WHAT THE EXERCISE ASKS
Reproduce the entries below exactly, but only from the line containing "(443, 321) = (327, 195): orange" to the line containing "camera: 165 degrees right, 5 degrees down", inclusive.

Segment Start: DATASET RECORDS

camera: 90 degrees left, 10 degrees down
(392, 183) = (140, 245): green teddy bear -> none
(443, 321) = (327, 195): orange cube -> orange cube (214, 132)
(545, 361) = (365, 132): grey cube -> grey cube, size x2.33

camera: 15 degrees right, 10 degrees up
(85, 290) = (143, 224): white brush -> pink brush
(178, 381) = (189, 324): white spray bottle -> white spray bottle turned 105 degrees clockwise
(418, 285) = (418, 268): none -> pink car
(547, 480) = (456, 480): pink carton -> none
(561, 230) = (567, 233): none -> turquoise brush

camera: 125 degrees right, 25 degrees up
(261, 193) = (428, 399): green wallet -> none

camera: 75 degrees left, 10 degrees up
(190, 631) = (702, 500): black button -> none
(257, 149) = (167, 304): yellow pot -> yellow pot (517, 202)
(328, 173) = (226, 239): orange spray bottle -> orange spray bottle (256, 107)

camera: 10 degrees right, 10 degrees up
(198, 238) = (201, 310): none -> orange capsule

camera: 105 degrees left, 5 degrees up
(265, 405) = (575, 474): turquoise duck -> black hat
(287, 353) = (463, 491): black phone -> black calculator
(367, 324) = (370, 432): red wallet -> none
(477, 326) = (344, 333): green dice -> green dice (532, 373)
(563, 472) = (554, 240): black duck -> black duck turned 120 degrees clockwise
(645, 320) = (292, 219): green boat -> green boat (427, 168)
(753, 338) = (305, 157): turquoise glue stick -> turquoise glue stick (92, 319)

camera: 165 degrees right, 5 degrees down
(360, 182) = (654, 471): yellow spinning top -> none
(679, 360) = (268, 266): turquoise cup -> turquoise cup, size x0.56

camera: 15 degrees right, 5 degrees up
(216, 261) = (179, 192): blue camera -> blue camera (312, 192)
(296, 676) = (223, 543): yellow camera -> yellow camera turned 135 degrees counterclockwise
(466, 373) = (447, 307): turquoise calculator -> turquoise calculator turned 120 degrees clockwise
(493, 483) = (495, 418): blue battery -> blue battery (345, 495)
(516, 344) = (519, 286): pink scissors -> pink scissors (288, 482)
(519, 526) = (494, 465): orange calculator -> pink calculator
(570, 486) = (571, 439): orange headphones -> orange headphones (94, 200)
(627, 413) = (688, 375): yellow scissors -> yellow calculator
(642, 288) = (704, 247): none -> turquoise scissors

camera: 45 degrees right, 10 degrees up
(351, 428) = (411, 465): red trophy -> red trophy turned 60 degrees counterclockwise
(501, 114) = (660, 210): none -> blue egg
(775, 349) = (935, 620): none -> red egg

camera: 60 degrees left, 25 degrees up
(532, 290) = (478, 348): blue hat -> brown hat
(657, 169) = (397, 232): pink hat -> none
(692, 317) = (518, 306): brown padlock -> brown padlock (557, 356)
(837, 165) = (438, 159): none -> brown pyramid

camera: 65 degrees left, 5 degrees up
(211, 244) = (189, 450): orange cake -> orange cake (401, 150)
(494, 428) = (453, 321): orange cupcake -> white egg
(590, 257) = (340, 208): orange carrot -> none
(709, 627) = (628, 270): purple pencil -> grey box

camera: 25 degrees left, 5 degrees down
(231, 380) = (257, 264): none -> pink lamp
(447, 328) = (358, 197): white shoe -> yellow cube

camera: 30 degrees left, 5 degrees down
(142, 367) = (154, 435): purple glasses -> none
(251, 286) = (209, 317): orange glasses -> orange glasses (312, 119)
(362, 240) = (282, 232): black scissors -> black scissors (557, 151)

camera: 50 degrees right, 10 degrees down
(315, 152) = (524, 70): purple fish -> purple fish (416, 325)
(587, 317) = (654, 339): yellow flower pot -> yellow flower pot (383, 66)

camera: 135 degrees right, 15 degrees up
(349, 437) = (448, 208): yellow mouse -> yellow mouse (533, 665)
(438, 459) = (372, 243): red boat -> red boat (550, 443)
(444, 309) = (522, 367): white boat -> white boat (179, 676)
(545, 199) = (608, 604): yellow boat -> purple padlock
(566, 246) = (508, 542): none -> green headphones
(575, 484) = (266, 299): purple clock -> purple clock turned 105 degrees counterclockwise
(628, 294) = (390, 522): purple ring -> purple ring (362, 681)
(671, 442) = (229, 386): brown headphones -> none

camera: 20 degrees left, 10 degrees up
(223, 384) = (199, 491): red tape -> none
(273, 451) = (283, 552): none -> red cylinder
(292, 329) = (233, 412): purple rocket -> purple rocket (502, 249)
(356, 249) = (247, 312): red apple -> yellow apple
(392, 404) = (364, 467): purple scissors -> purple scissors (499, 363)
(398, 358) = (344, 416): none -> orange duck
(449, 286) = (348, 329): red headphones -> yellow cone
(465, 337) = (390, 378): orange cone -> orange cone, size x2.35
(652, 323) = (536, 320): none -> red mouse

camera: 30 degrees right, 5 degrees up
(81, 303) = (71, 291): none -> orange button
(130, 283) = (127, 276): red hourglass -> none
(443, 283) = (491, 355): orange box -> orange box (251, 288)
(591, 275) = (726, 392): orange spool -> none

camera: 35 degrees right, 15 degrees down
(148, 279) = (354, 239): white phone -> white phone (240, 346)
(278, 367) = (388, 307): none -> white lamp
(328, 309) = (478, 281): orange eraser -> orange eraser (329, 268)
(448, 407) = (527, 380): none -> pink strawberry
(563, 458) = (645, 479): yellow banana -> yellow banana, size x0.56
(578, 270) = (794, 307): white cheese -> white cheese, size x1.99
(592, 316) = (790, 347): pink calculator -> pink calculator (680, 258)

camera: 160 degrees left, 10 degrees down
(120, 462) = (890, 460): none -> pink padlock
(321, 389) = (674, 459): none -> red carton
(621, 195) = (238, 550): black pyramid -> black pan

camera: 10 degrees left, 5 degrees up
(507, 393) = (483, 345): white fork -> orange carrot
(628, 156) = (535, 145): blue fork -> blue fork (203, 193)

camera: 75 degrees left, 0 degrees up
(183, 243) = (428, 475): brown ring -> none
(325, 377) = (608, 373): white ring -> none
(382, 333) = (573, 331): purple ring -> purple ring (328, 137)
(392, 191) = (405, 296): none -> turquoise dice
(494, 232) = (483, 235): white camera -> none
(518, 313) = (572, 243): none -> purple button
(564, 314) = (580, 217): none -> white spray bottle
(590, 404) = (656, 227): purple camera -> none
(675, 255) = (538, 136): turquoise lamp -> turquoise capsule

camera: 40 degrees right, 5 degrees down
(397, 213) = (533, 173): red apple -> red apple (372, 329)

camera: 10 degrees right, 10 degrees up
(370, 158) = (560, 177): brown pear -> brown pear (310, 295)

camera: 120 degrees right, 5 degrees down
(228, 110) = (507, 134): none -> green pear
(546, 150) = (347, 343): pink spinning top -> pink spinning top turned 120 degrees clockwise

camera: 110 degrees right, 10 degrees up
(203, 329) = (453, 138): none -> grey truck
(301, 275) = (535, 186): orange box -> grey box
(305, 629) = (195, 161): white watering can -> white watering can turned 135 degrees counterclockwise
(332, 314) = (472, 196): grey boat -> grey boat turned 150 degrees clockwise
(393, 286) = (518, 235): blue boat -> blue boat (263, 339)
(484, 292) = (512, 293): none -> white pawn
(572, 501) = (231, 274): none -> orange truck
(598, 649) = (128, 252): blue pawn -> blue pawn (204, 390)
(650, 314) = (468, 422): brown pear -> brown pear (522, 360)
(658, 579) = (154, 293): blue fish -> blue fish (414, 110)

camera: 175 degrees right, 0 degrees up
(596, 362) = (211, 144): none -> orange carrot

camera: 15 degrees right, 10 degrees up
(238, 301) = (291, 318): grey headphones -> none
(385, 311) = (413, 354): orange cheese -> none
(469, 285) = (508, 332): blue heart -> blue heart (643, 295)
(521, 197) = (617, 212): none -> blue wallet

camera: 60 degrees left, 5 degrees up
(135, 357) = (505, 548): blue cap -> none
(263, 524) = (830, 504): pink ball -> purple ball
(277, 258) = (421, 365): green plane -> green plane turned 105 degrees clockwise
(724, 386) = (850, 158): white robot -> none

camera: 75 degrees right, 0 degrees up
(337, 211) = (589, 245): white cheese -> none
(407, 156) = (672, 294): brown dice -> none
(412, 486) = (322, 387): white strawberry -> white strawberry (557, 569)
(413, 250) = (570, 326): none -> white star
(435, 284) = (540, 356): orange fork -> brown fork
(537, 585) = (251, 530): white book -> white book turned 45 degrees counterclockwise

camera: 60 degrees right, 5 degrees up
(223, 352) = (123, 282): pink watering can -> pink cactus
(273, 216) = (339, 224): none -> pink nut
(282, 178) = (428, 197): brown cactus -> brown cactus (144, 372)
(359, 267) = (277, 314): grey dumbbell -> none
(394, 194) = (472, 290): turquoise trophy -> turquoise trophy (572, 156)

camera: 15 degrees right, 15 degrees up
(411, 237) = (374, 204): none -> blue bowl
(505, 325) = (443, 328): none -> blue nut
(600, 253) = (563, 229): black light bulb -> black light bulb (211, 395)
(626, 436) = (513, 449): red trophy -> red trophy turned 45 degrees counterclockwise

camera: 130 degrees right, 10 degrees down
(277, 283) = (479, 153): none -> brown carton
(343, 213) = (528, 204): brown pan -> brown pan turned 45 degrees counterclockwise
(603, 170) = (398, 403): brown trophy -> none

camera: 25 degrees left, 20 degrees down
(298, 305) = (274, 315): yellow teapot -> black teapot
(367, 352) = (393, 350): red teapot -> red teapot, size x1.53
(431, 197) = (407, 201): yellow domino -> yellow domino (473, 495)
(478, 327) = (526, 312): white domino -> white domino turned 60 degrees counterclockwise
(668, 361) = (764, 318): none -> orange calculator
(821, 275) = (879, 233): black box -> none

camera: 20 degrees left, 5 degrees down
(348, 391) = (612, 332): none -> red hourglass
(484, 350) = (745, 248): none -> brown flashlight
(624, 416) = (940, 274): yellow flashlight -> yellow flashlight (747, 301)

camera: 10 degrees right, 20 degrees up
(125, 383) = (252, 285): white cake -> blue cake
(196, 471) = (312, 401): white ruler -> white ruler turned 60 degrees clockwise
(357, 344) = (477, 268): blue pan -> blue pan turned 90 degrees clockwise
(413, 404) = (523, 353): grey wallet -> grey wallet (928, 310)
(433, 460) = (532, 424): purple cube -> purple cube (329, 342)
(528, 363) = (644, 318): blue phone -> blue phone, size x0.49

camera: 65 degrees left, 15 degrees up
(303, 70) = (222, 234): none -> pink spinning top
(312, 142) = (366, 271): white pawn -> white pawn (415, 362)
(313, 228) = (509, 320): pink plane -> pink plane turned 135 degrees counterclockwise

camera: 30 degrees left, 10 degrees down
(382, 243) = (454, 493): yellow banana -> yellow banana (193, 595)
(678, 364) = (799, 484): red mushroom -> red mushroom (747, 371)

Segment End: DATASET RECORDS

EXPECTED ANSWER
(443, 321) = (327, 195): orange cube -> orange cube (214, 132)
(545, 361) = (365, 132): grey cube -> grey cube, size x2.33

camera: 15 degrees right, 10 degrees up
(85, 290) = (143, 224): white brush -> pink brush
(178, 381) = (189, 324): white spray bottle -> white spray bottle turned 105 degrees clockwise
(418, 285) = (418, 268): none -> pink car
(547, 480) = (456, 480): pink carton -> none
(561, 230) = (567, 233): none -> turquoise brush

camera: 125 degrees right, 25 degrees up
(261, 193) = (428, 399): green wallet -> none

camera: 75 degrees left, 10 degrees up
(190, 631) = (702, 500): black button -> none
(257, 149) = (167, 304): yellow pot -> yellow pot (517, 202)
(328, 173) = (226, 239): orange spray bottle -> orange spray bottle (256, 107)

camera: 10 degrees right, 10 degrees up
(198, 238) = (201, 310): none -> orange capsule

camera: 105 degrees left, 5 degrees up
(265, 405) = (575, 474): turquoise duck -> black hat
(287, 353) = (463, 491): black phone -> black calculator
(367, 324) = (370, 432): red wallet -> none
(477, 326) = (344, 333): green dice -> green dice (532, 373)
(563, 472) = (554, 240): black duck -> black duck turned 120 degrees clockwise
(645, 320) = (292, 219): green boat -> green boat (427, 168)
(753, 338) = (305, 157): turquoise glue stick -> turquoise glue stick (92, 319)

camera: 165 degrees right, 5 degrees down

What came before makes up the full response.